EXERCISE BRIEF:
A word-for-word copy of the data is what's wanted, with no pictures.

---------- RECORDS TO USE

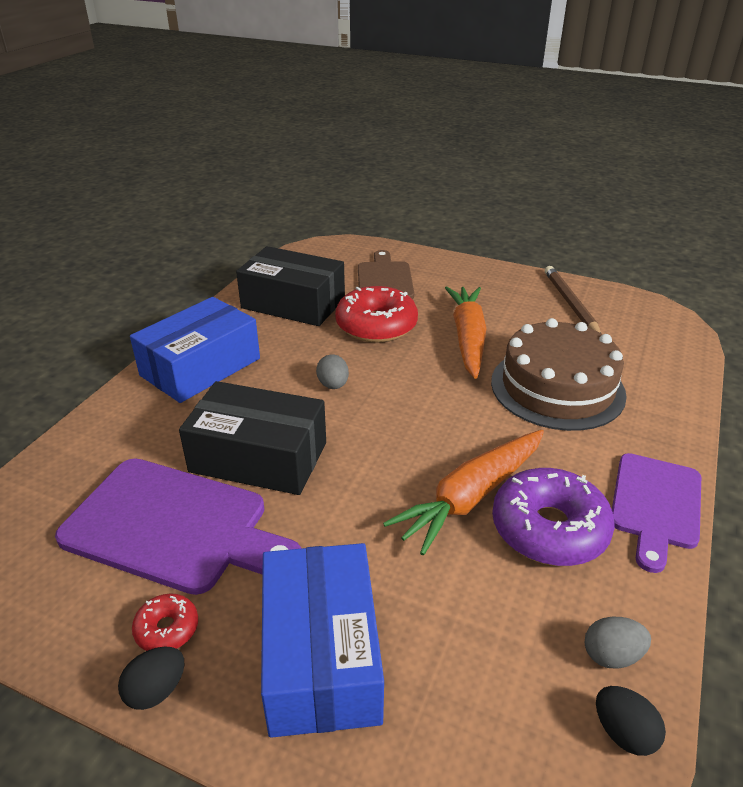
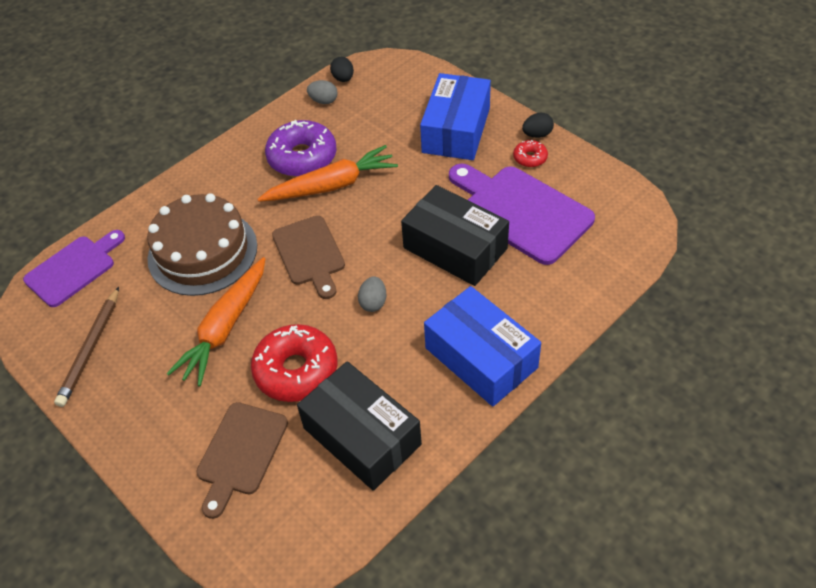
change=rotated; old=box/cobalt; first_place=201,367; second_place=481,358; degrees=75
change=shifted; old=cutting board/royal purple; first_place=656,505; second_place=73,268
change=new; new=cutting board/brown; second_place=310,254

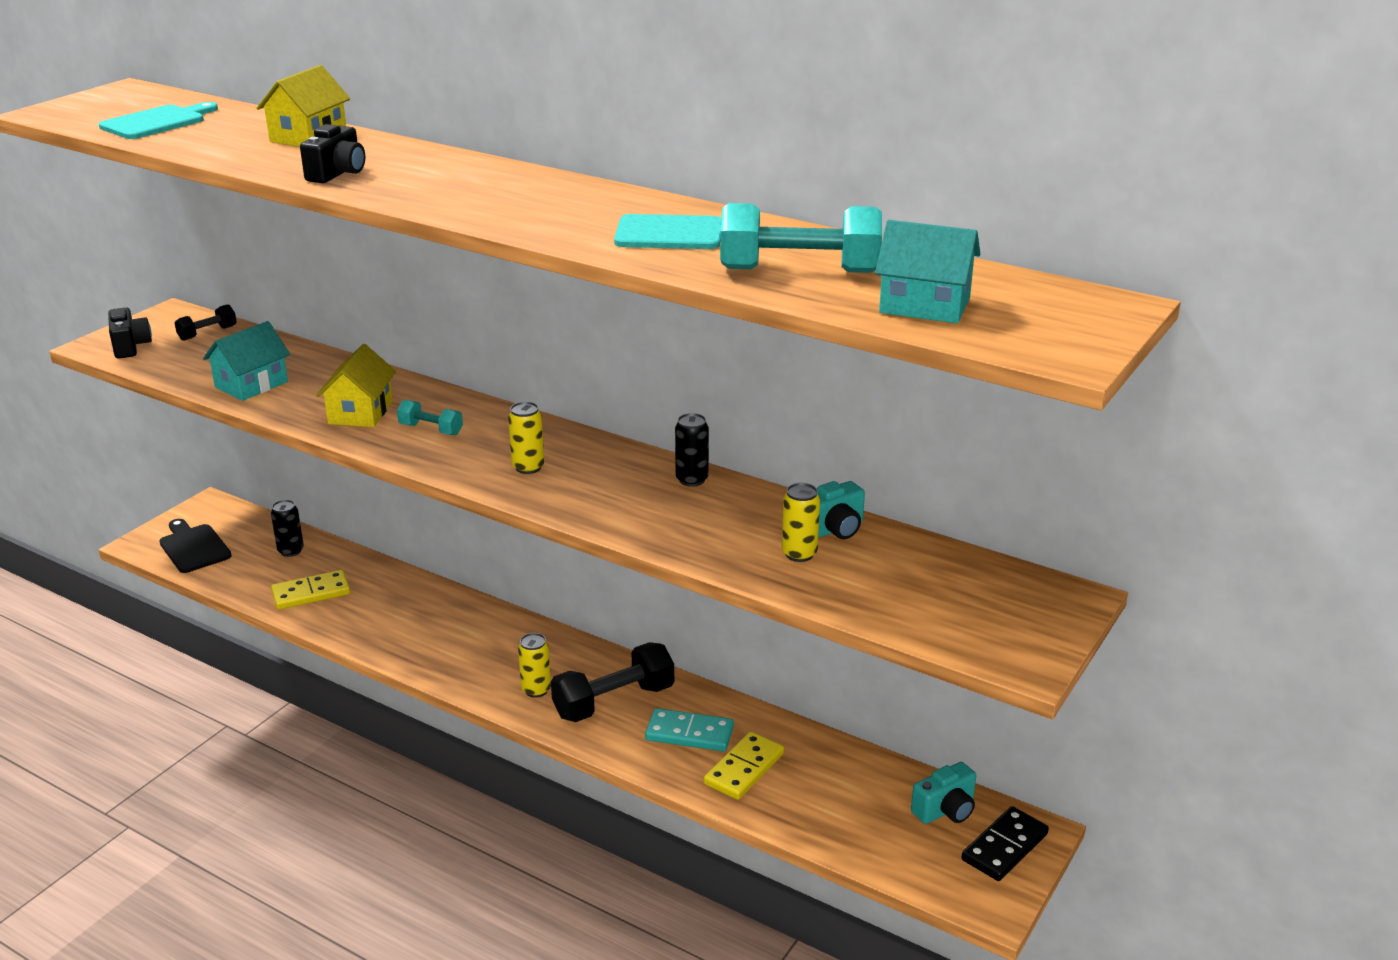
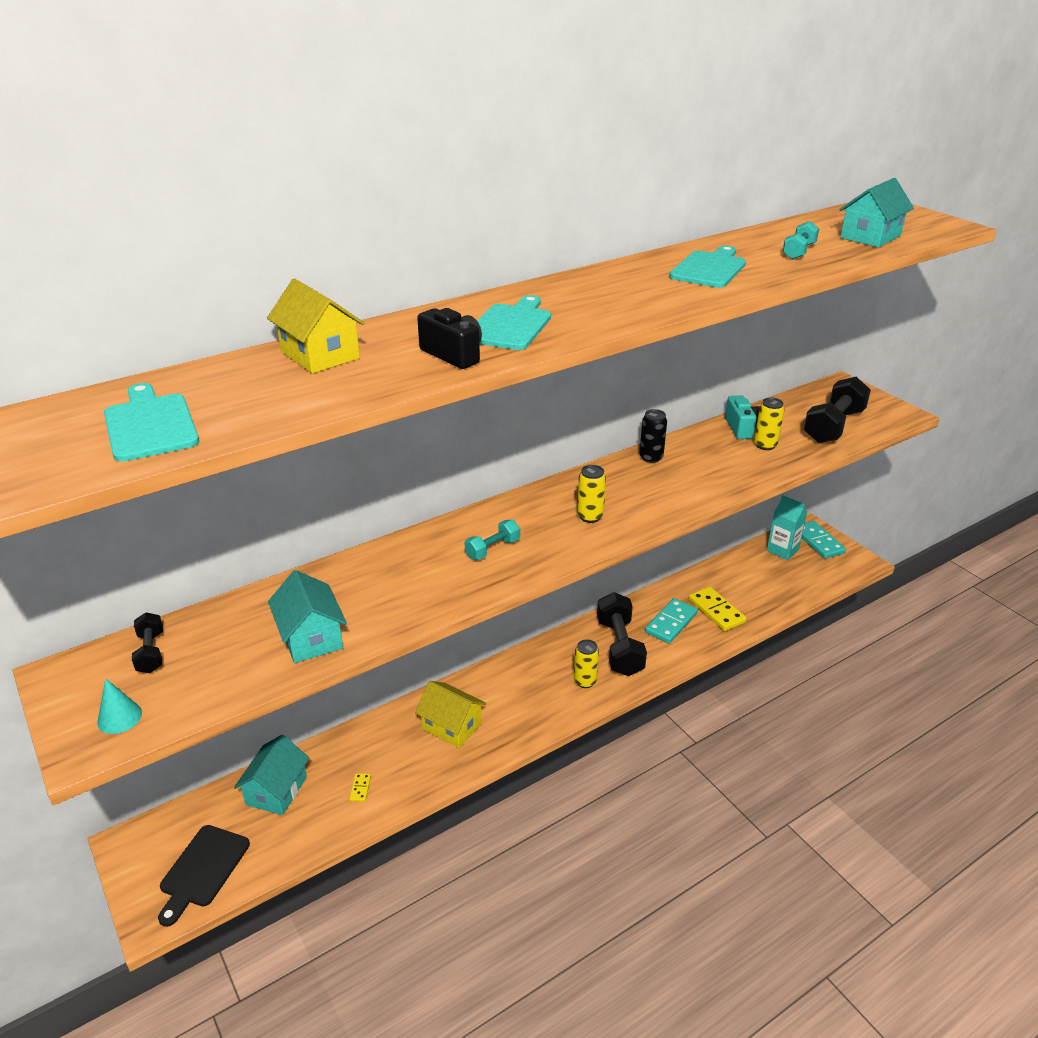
change=swapped; old=camera/black; new=cone shape/teal; first_place=130,346; second_place=119,717
change=rotated; old=cutting board/black; first_place=193,547; second_place=203,869; degrees=-60
change=swapped; old=can/black; new=toy house/teal; first_place=291,551; second_place=276,790
change=scaled; old=domino tile/yellow; first_place=311,593; second_place=360,788; factor=0.46
change=shifted; old=toy house/yellow; first_place=360,412; second_place=452,726
change=scaled; old=dumbbell/teal; first_place=799,270; second_place=799,252; factor=0.52
change=swapped; old=camera/teal; new=juice carton/teal; first_place=945,810; second_place=782,550
change=repainted; old=domino tile/black; new=domino tile/teal; first_place=1005,847; second_place=818,542
change=new; new=cutting board/teal; second_place=510,325
change=new; new=dumbbell/black; second_place=833,426

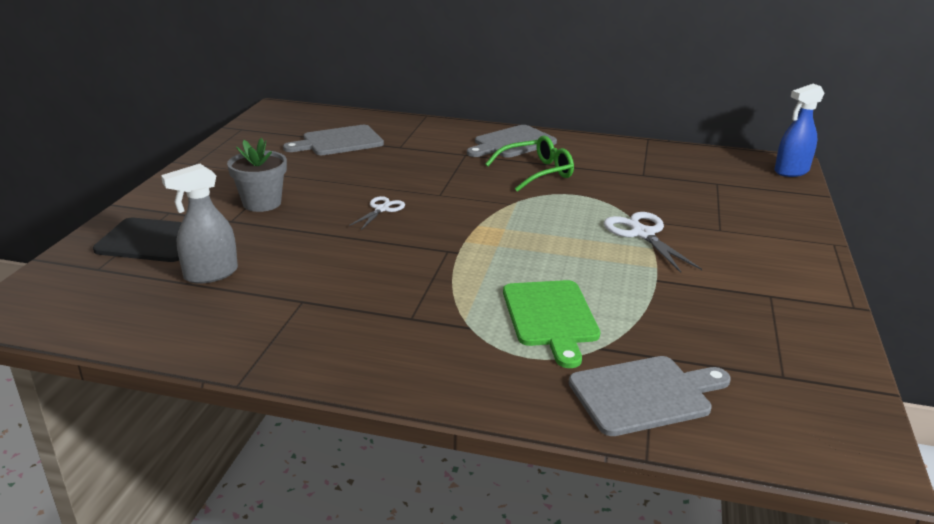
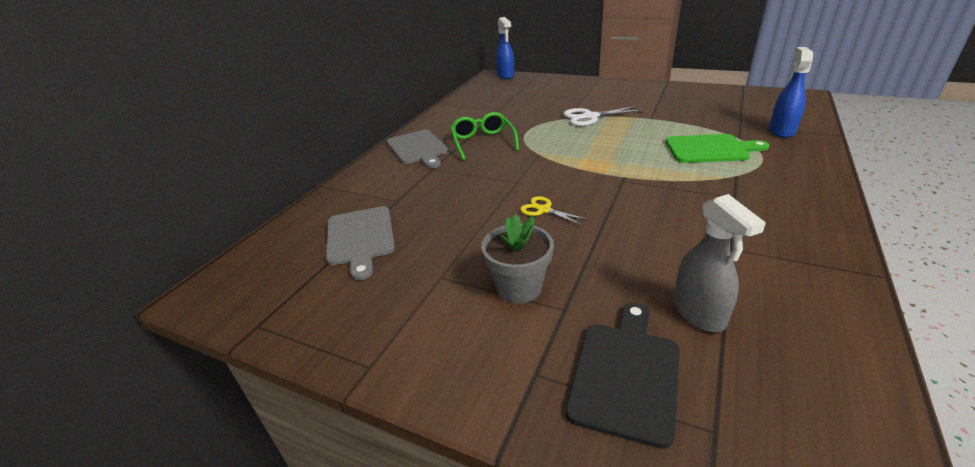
change=repainted; old=shears/pure white; new=shears/yellow; first_place=382,209; second_place=543,210
change=swapped; old=cutting board/gray; new=spray cleaner/cobalt; first_place=644,394; second_place=781,131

--------------------

TASK ANSWER:
change=rotated; old=box/cobalt; first_place=201,367; second_place=481,358; degrees=75
change=shifted; old=cutting board/royal purple; first_place=656,505; second_place=73,268
change=new; new=cutting board/brown; second_place=310,254

change=swapped; old=camera/black; new=cone shape/teal; first_place=130,346; second_place=119,717
change=rotated; old=cutting board/black; first_place=193,547; second_place=203,869; degrees=-60
change=swapped; old=can/black; new=toy house/teal; first_place=291,551; second_place=276,790
change=scaled; old=domino tile/yellow; first_place=311,593; second_place=360,788; factor=0.46
change=shifted; old=toy house/yellow; first_place=360,412; second_place=452,726
change=scaled; old=dumbbell/teal; first_place=799,270; second_place=799,252; factor=0.52
change=swapped; old=camera/teal; new=juice carton/teal; first_place=945,810; second_place=782,550
change=repainted; old=domino tile/black; new=domino tile/teal; first_place=1005,847; second_place=818,542
change=new; new=cutting board/teal; second_place=510,325
change=new; new=dumbbell/black; second_place=833,426

change=repainted; old=shears/pure white; new=shears/yellow; first_place=382,209; second_place=543,210
change=swapped; old=cutting board/gray; new=spray cleaner/cobalt; first_place=644,394; second_place=781,131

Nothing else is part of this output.